- Problem statement
Report every line of the data where the string "none" appears.

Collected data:
++++++++++++++++++++

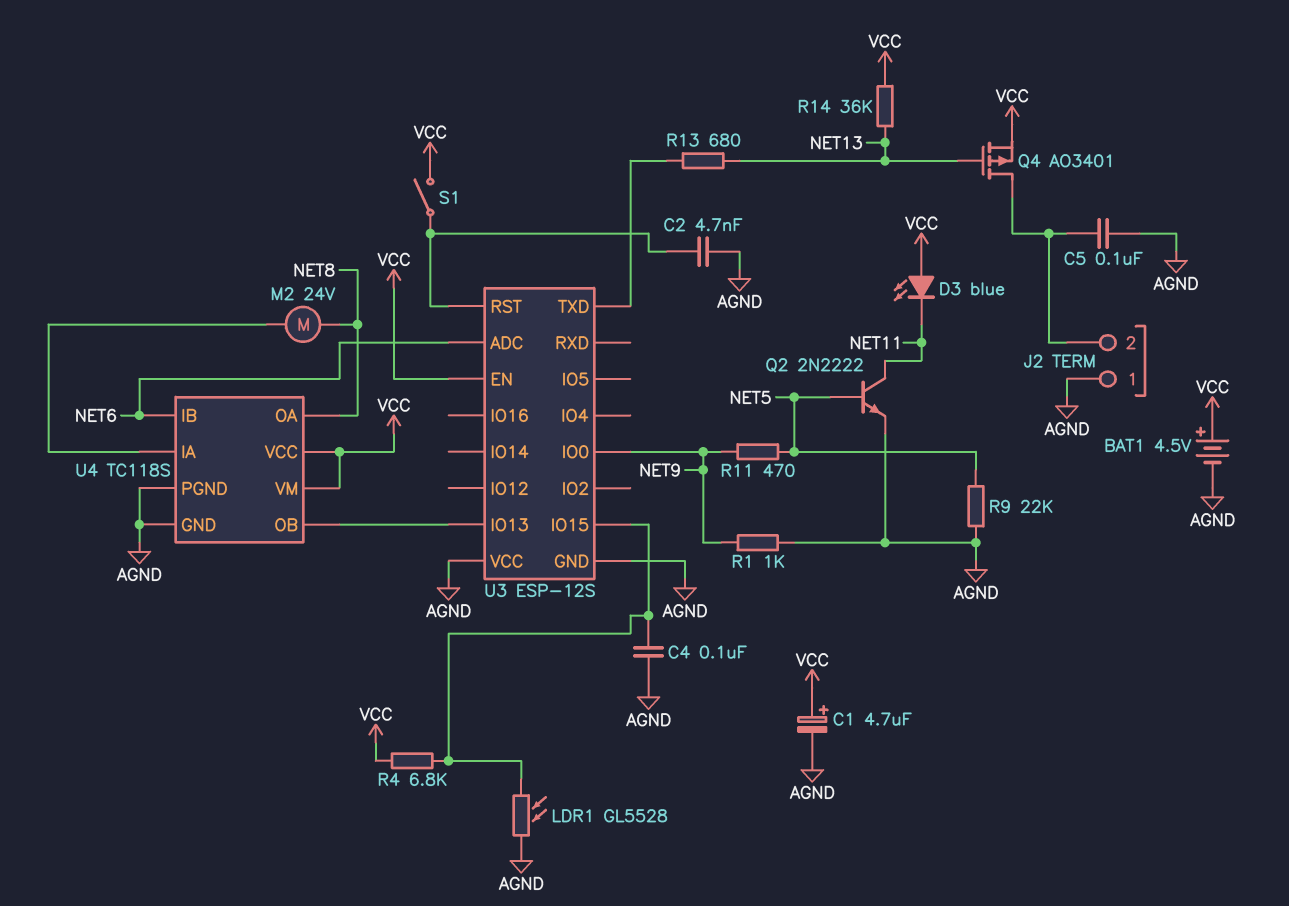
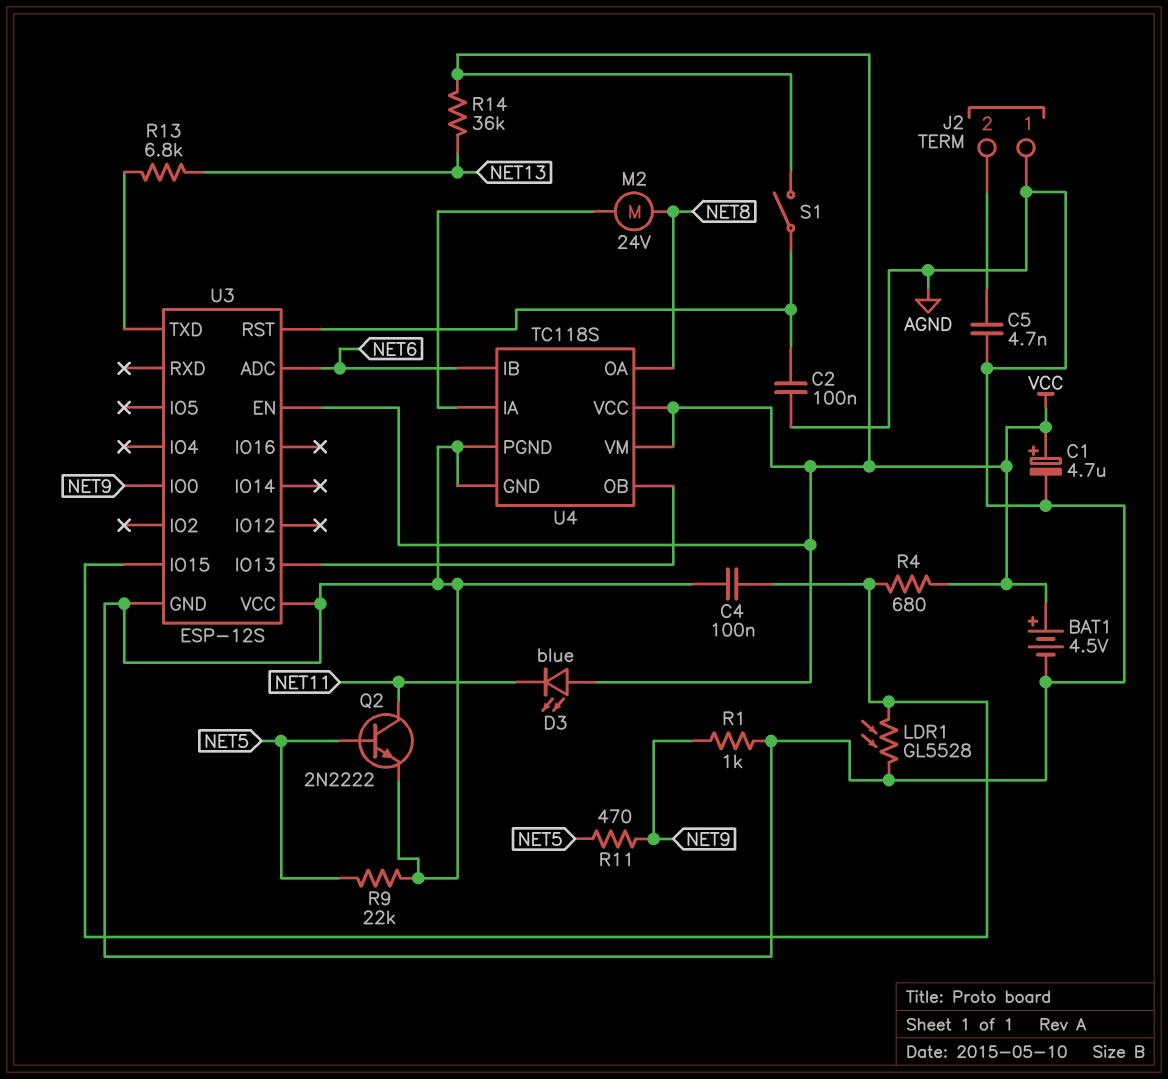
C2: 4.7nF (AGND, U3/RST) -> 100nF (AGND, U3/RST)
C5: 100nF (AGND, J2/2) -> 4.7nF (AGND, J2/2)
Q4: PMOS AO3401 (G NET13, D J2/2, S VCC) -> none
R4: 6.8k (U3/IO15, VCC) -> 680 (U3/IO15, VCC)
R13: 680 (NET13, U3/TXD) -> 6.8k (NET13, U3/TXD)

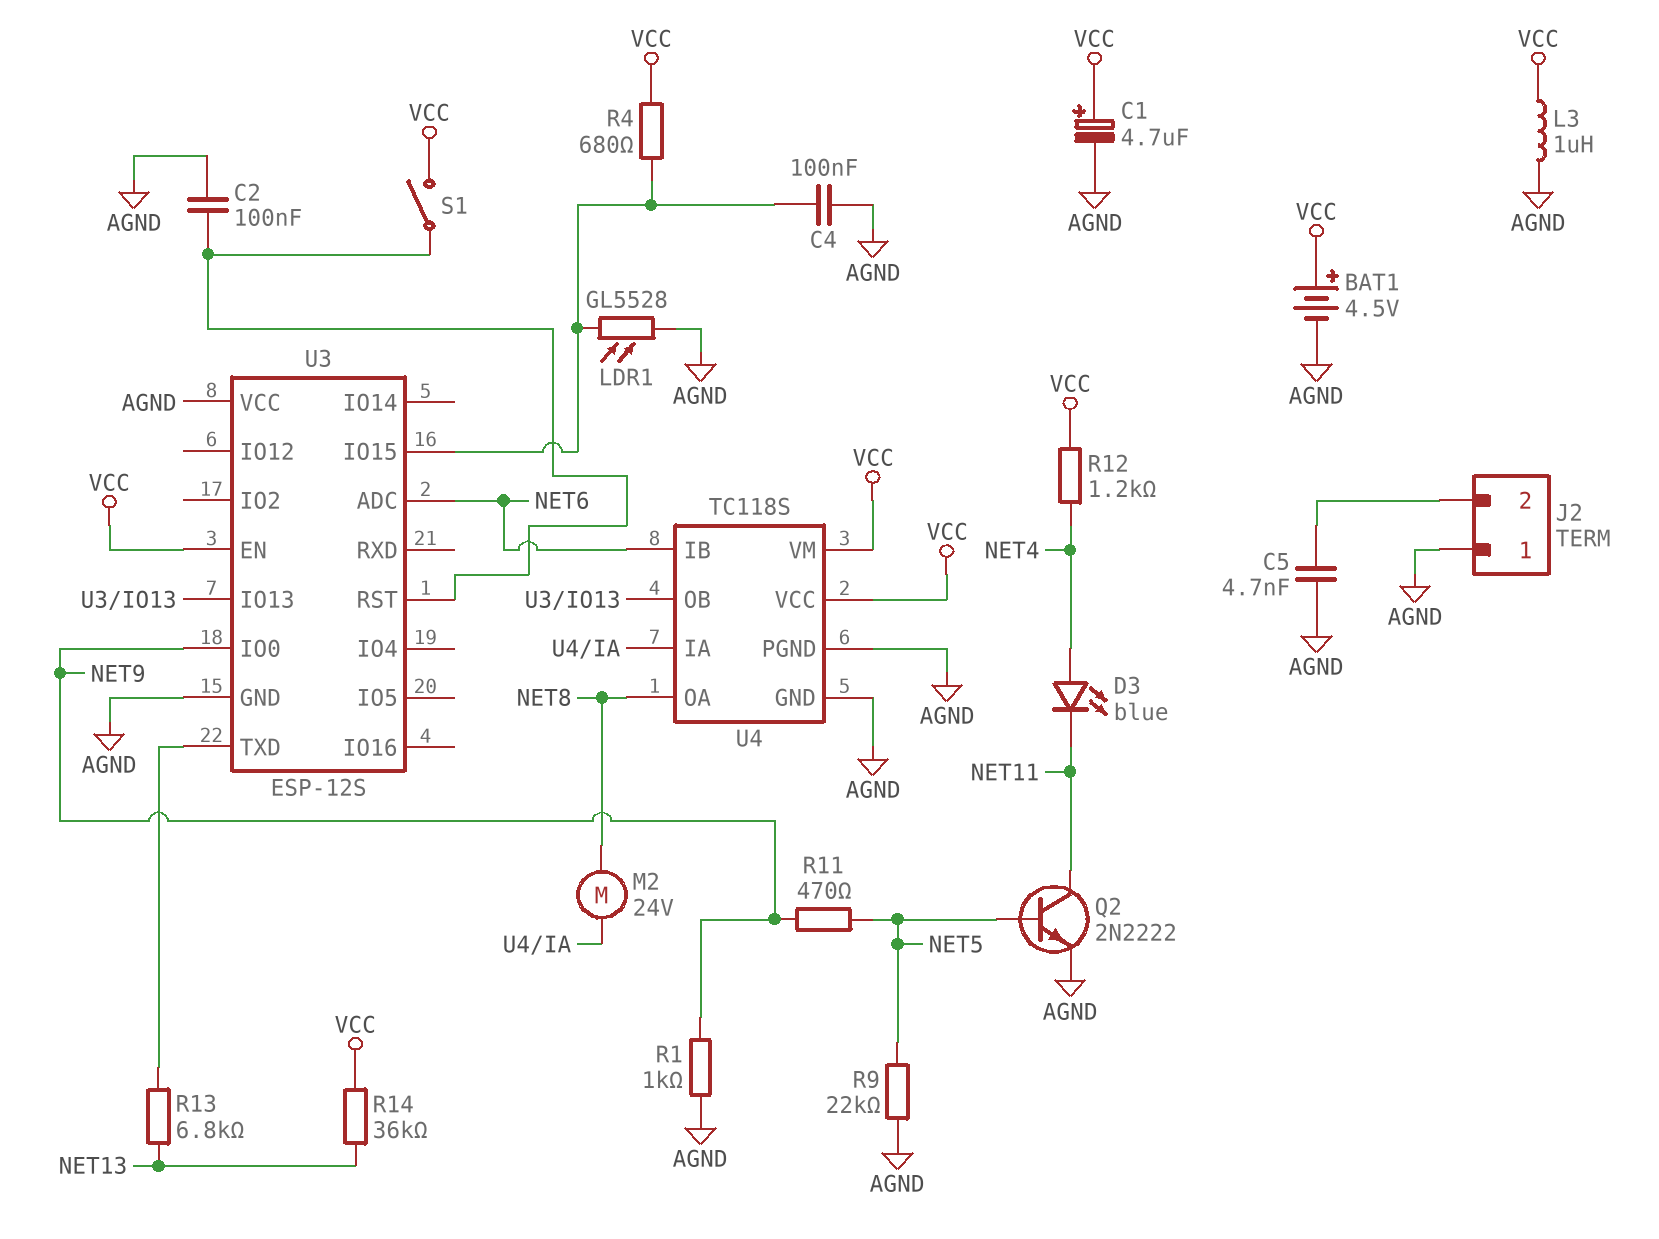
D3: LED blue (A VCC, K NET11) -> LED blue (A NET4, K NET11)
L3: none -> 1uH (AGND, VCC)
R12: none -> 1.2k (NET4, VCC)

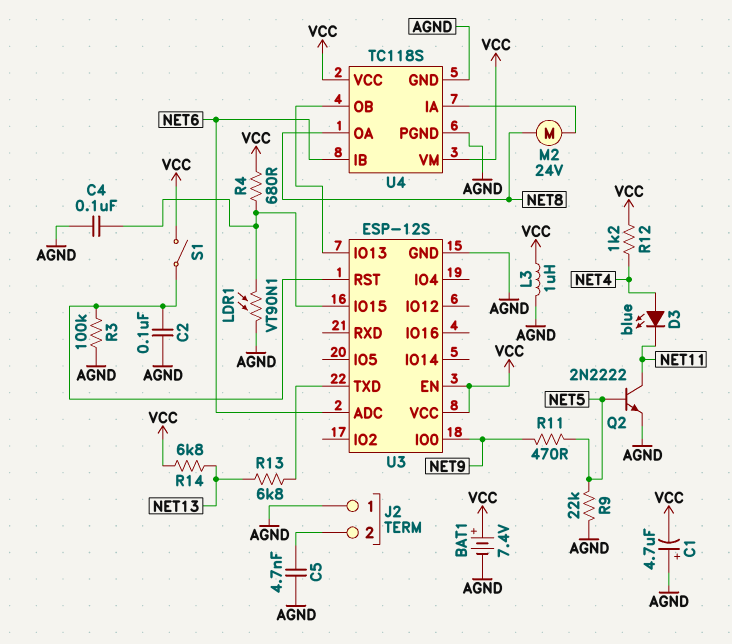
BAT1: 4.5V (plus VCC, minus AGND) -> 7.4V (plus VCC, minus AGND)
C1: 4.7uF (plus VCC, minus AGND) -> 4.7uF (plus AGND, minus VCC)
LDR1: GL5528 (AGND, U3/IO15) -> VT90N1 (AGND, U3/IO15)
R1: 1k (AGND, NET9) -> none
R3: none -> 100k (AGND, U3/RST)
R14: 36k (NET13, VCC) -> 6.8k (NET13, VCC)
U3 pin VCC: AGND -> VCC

++++++++++++++++++++

- Problem solution
Q4: PMOS AO3401 (G NET13, D J2/2, S VCC) -> none
L3: none -> 1uH (AGND, VCC)
R12: none -> 1.2k (NET4, VCC)
R1: 1k (AGND, NET9) -> none
R3: none -> 100k (AGND, U3/RST)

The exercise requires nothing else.